• The data:
□ □ □ □
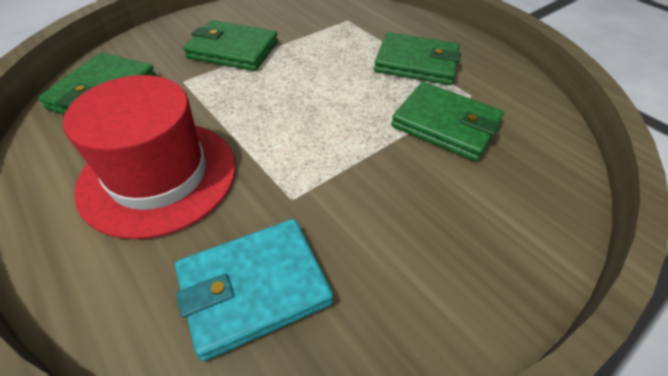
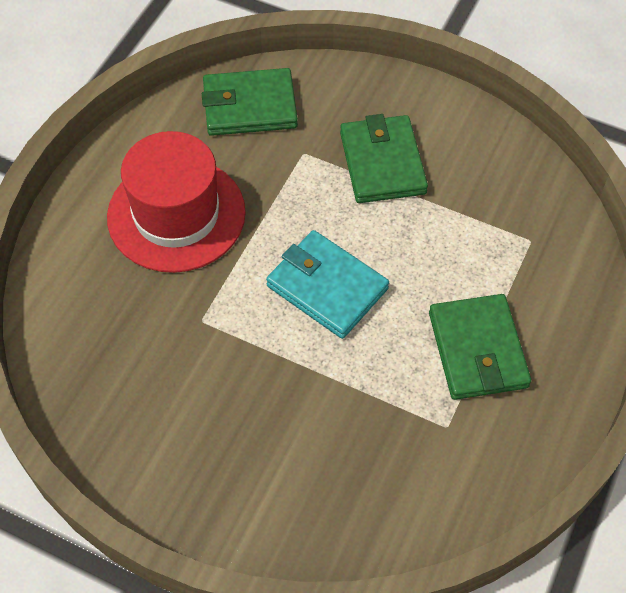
camera: 65 degrees right, 10 degrees up
(254, 288) = (108, 336): turquoise wallet -> turquoise wallet (327, 287)
(445, 124) = (373, 413): green wallet -> none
□ □ □ □
• What you will do: Whenever a line of the data includes the word "wallet", show that line in full.

• Task output:
(254, 288) = (108, 336): turquoise wallet -> turquoise wallet (327, 287)
(445, 124) = (373, 413): green wallet -> none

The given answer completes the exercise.